GOAL OF THE EXERCISE —
Retype every record exactly. Skip the images.
- Opening Delimiter -
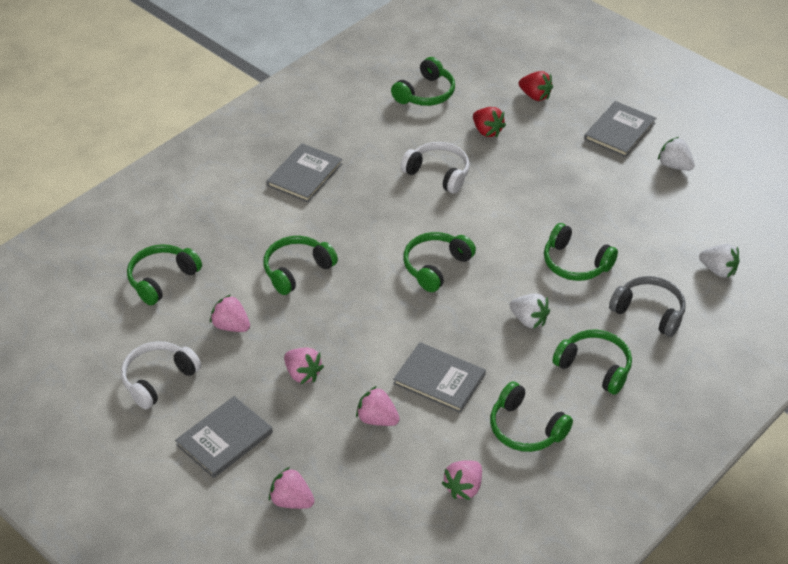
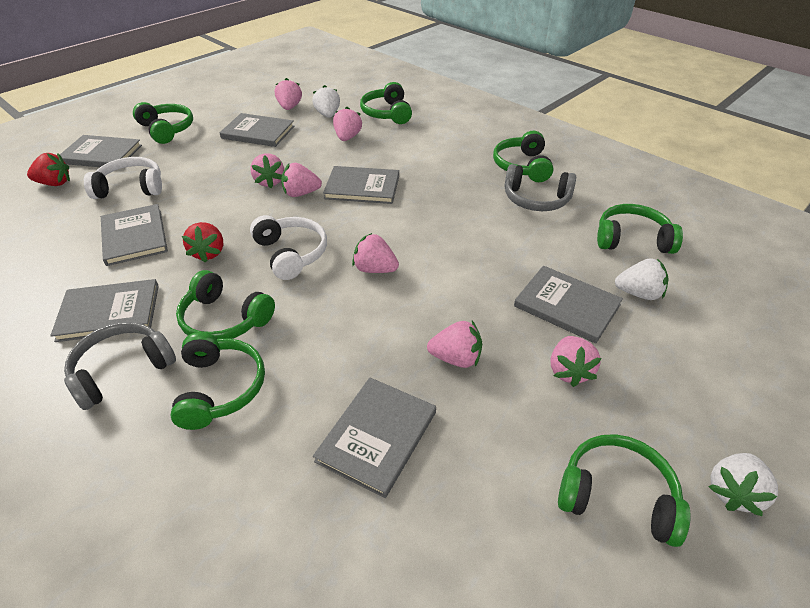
grey book: 4 -> 7
grey headphones: 1 -> 2
pink strawberry: 5 -> 7

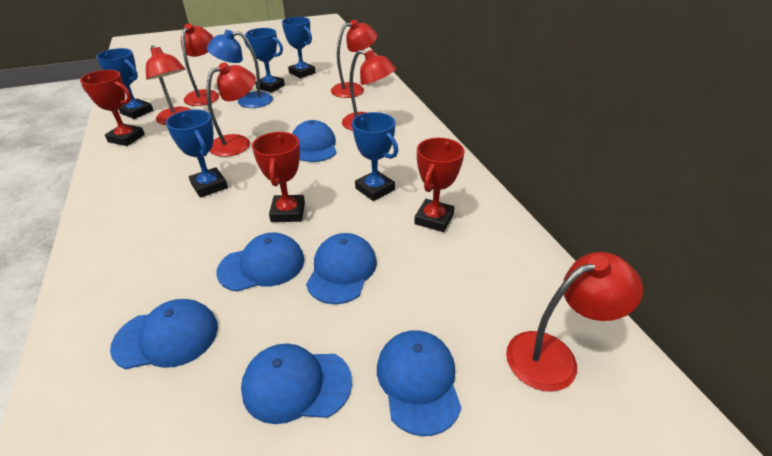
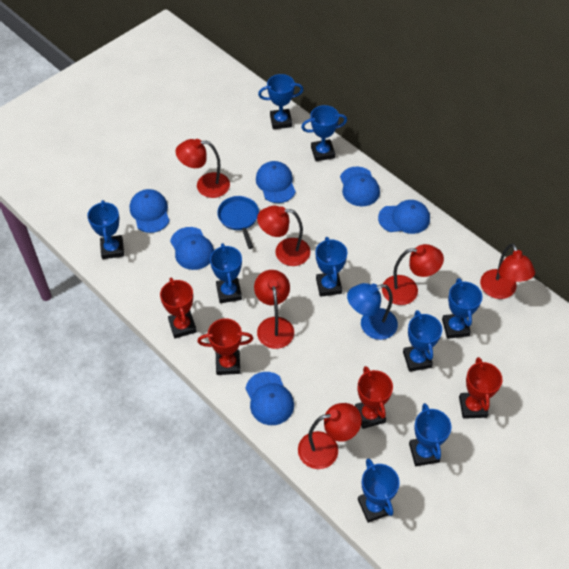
blue pan: 0 -> 1
blue trophy: 5 -> 9
red trophy: 3 -> 4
- Closing Delimiter -
YOUR SOLUTION —
grey book: 4 -> 7
grey headphones: 1 -> 2
pink strawberry: 5 -> 7

blue pan: 0 -> 1
blue trophy: 5 -> 9
red trophy: 3 -> 4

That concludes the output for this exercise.